*** Opening of EXERCISE MATERIALS ***
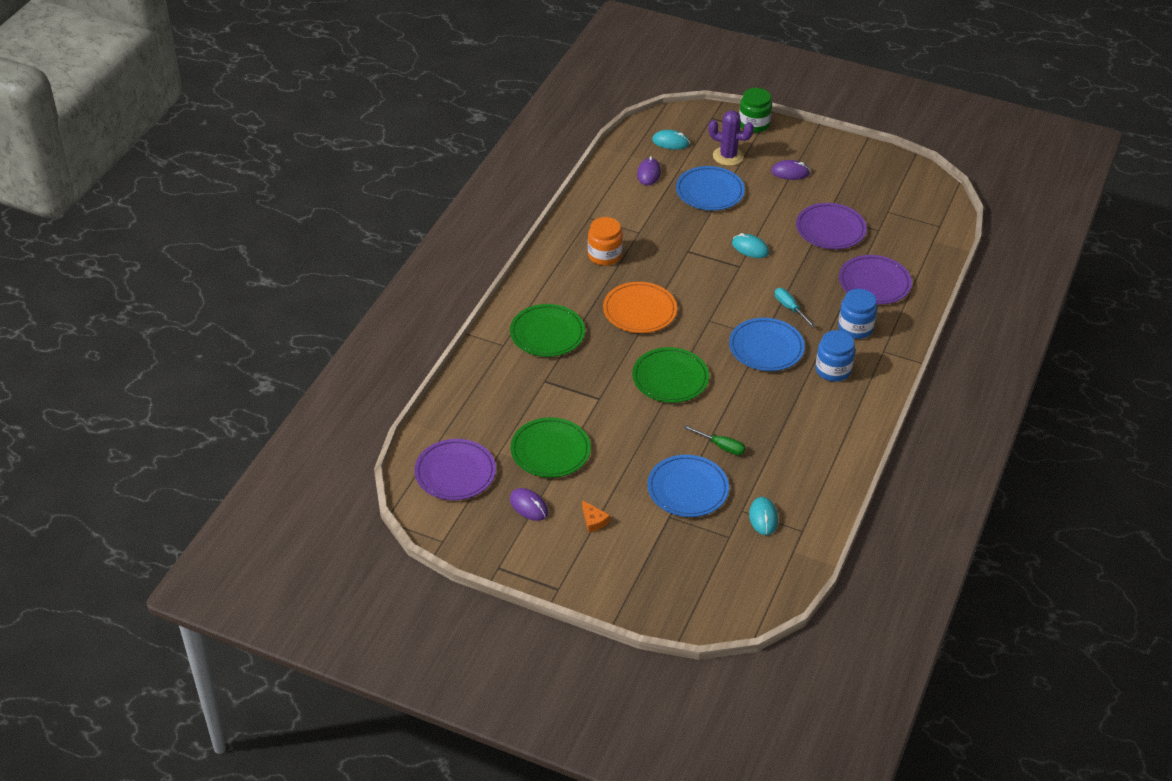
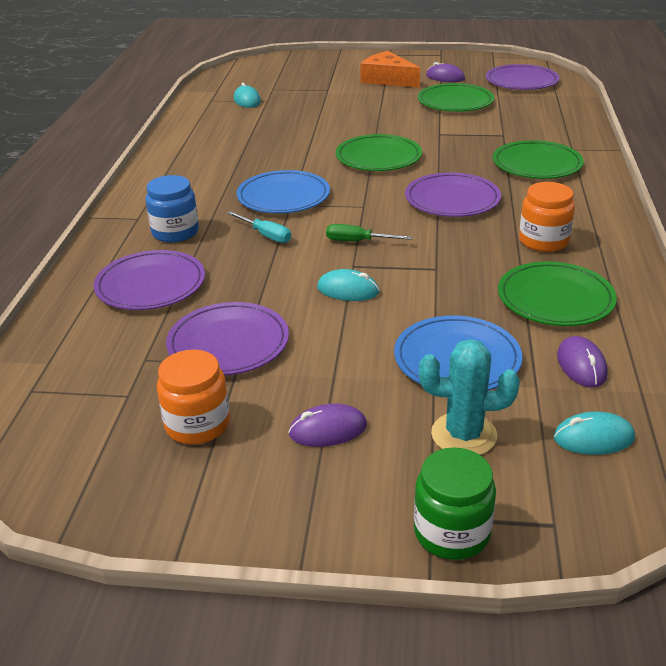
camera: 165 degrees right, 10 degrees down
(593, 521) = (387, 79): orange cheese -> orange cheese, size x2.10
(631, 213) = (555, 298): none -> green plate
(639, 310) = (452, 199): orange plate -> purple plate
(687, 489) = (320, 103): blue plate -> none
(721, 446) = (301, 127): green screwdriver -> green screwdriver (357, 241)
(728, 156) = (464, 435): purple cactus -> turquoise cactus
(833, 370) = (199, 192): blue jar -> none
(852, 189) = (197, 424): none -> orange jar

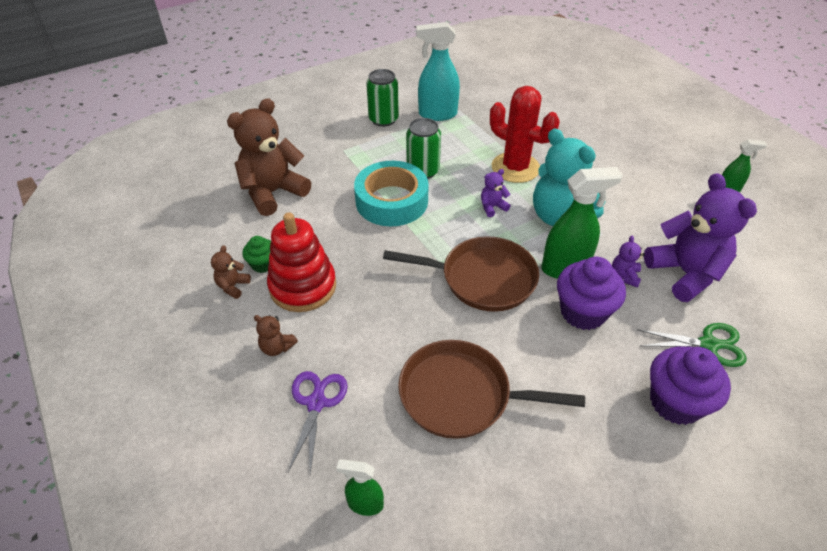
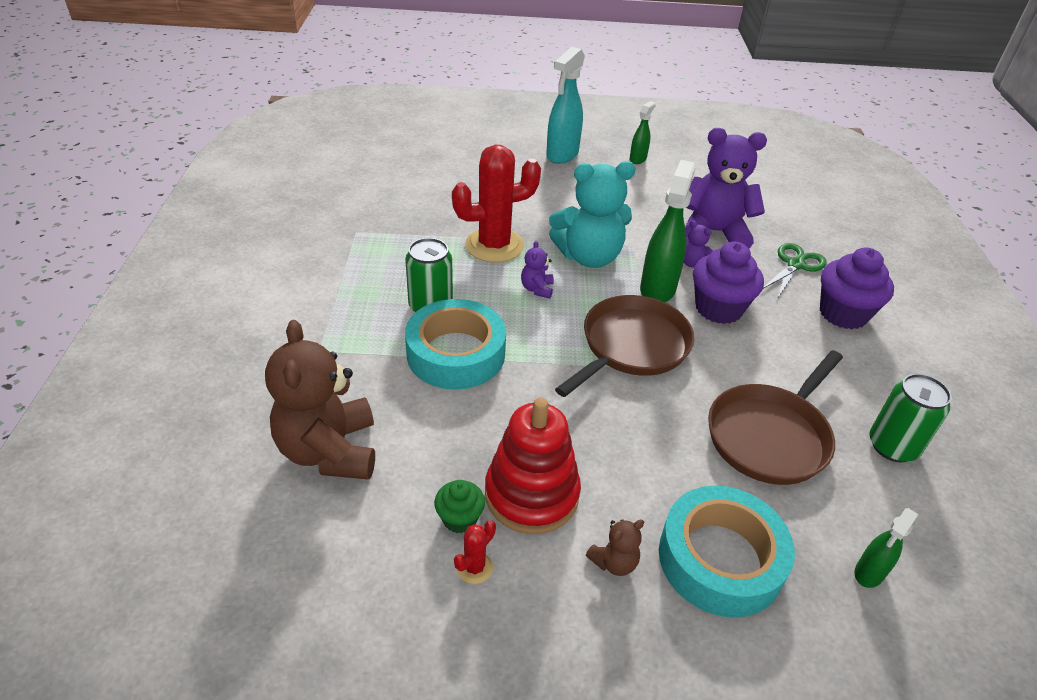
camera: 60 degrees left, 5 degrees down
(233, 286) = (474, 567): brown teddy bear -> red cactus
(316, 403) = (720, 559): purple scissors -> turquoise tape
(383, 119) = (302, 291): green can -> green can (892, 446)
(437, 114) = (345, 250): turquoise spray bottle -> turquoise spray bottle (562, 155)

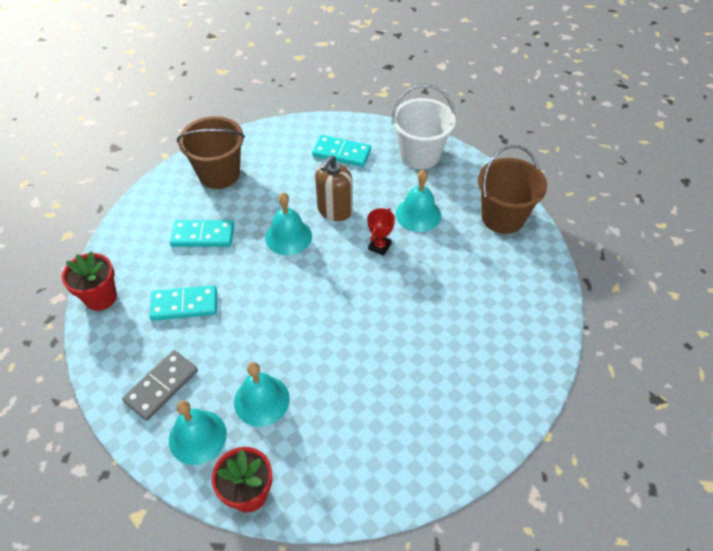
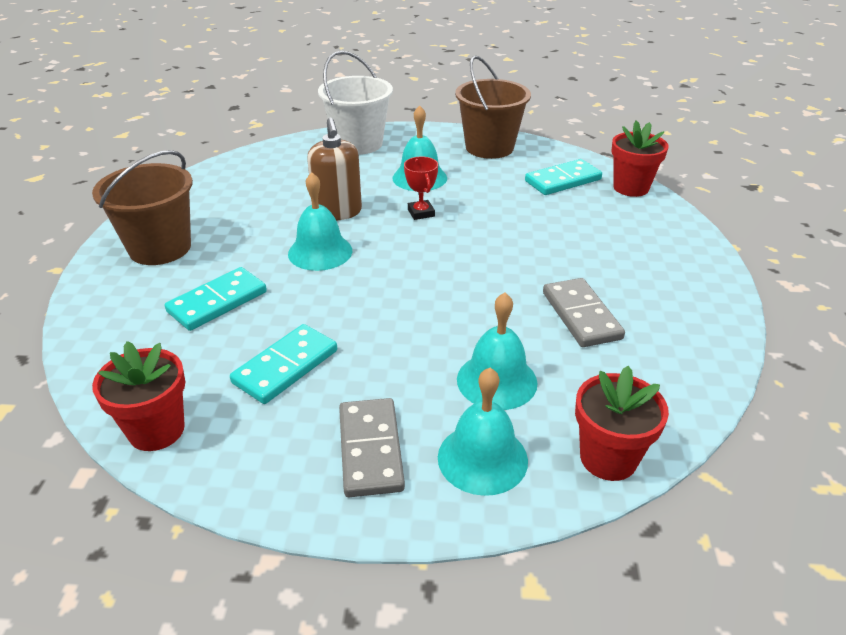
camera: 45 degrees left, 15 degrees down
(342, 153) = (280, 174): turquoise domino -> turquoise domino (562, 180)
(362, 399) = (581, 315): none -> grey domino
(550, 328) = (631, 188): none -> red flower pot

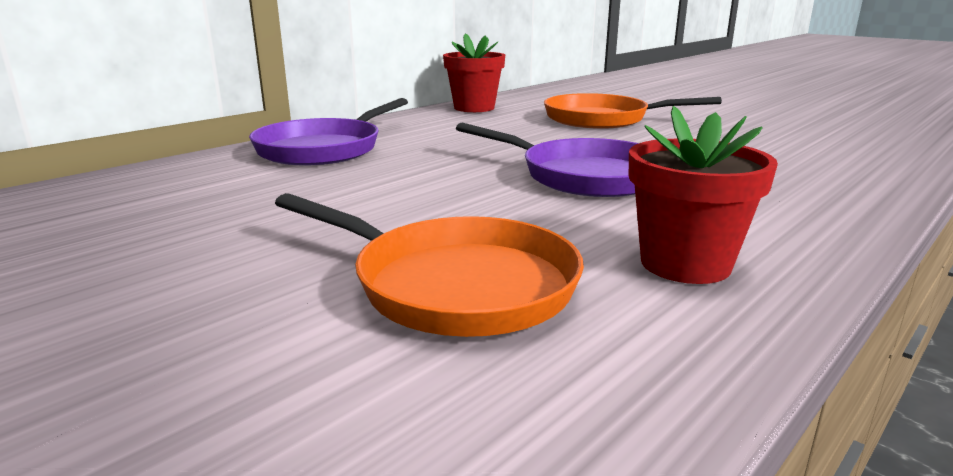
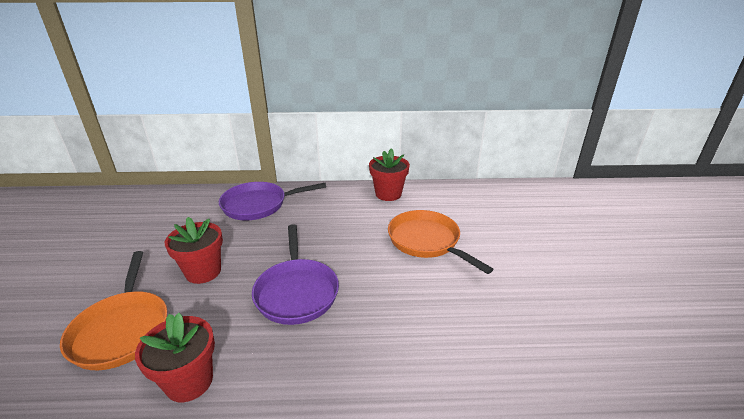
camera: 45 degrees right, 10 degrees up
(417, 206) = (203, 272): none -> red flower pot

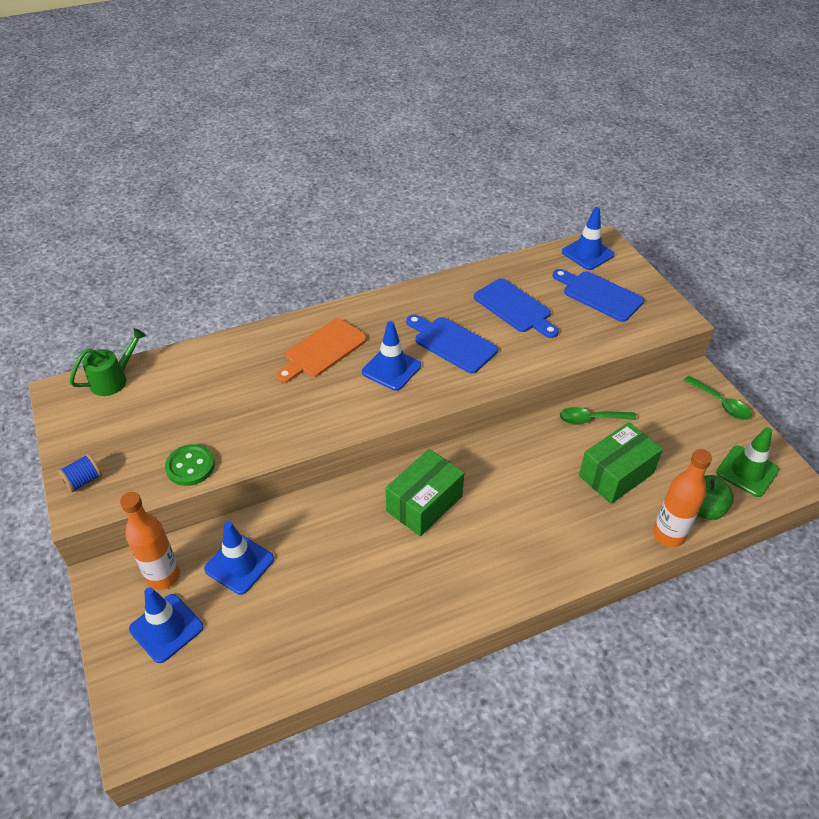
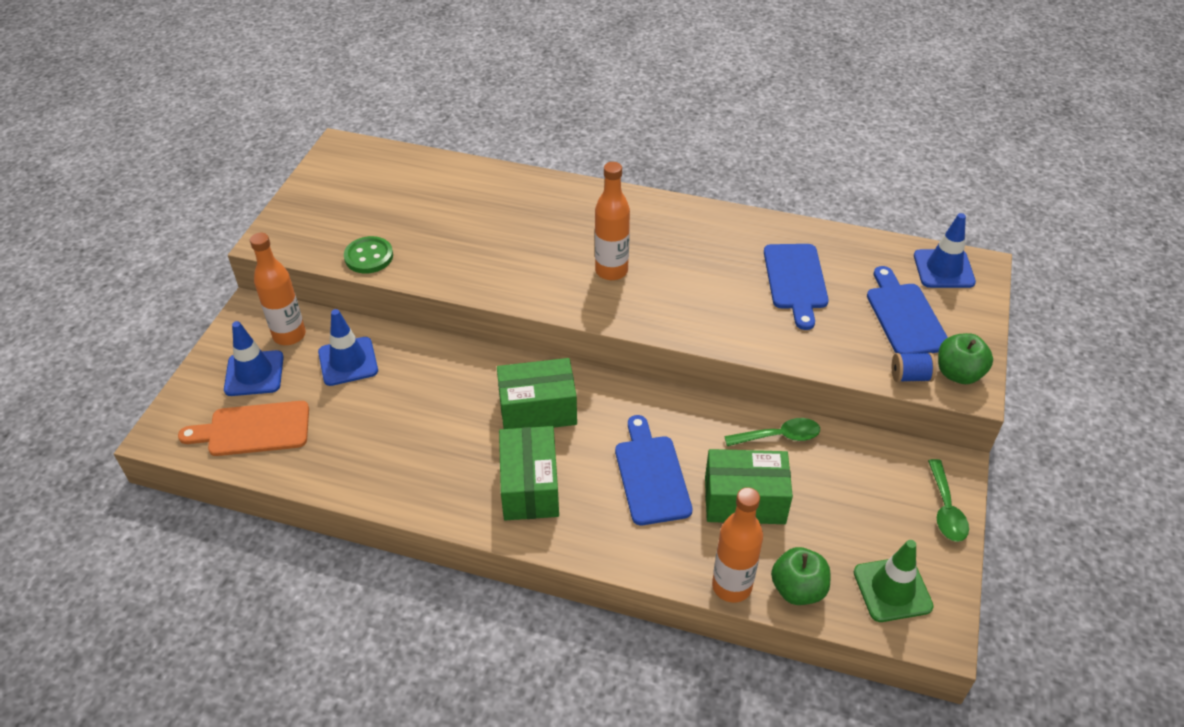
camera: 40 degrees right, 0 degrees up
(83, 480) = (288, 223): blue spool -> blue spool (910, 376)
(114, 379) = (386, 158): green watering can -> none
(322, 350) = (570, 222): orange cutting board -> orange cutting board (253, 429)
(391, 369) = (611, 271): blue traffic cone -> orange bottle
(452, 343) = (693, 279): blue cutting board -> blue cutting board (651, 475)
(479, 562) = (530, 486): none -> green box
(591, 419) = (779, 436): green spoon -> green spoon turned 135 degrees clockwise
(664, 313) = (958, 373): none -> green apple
*** Close of EXERCISE MATERIALS ***
* YOUR OBJECTIVE: Nothing but the lines from the top of the data above through the line containing "(342, 153) = (280, 174): turquoise" should be output, exactly as written and without the pictures.

* RESPONSE:
camera: 165 degrees right, 10 degrees down
(593, 521) = (387, 79): orange cheese -> orange cheese, size x2.10
(631, 213) = (555, 298): none -> green plate
(639, 310) = (452, 199): orange plate -> purple plate
(687, 489) = (320, 103): blue plate -> none
(721, 446) = (301, 127): green screwdriver -> green screwdriver (357, 241)
(728, 156) = (464, 435): purple cactus -> turquoise cactus
(833, 370) = (199, 192): blue jar -> none
(852, 189) = (197, 424): none -> orange jar

camera: 60 degrees left, 5 degrees down
(233, 286) = (474, 567): brown teddy bear -> red cactus
(316, 403) = (720, 559): purple scissors -> turquoise tape
(383, 119) = (302, 291): green can -> green can (892, 446)
(437, 114) = (345, 250): turquoise spray bottle -> turquoise spray bottle (562, 155)

camera: 45 degrees left, 15 degrees down
(342, 153) = (280, 174): turquoise domino -> turquoise domino (562, 180)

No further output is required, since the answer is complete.